*** Record excerpts Section Begins ***
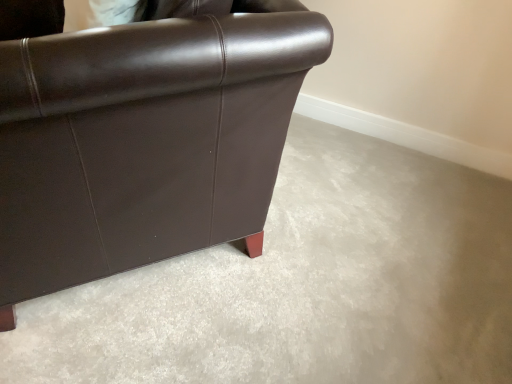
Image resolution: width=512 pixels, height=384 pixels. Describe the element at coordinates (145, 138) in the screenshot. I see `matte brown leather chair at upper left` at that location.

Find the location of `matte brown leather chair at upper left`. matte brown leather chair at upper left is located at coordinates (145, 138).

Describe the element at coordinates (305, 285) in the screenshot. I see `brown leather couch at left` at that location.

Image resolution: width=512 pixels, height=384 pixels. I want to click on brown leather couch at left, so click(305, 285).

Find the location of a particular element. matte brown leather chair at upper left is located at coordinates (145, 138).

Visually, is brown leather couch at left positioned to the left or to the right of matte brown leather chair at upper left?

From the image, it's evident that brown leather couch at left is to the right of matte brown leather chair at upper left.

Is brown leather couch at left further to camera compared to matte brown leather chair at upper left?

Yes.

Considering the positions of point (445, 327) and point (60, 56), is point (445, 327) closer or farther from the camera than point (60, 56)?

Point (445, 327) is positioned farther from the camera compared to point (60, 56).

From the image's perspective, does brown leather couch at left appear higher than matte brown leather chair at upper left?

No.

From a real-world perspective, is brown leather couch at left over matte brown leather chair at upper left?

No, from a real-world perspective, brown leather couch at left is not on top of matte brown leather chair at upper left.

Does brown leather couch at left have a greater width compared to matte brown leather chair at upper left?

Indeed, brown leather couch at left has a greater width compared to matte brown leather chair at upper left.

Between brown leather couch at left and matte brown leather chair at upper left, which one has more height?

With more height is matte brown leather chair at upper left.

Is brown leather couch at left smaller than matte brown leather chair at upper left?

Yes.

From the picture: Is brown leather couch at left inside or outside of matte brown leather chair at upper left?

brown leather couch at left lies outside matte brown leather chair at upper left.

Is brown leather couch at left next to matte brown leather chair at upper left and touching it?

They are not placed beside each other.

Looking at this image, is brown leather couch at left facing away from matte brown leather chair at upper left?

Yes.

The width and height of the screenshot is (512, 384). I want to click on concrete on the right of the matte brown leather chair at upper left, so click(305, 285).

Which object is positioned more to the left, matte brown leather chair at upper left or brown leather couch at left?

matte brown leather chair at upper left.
*** Record excerpts Section Ends ***
*** Record excerpts Section Begins ***
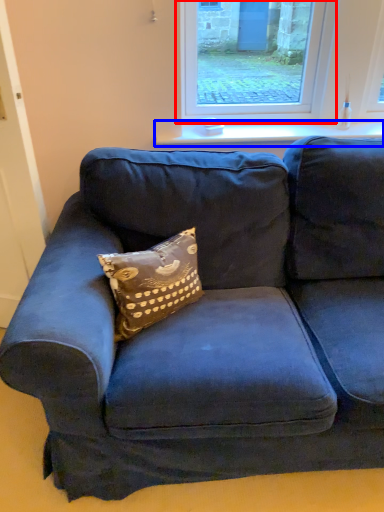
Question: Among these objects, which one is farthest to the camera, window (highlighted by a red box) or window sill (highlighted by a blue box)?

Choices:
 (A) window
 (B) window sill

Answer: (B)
*** Record excerpts Section Ends ***
What to do: Locate every line in the listing above that contains the word "window" and copy each of those lines.

Exercise solution:
Question: Among these objects, which one is farthest to the camera, window (highlighted by a red box) or window sill (highlighted by a blue box)?
 (A) window
 (B) window sill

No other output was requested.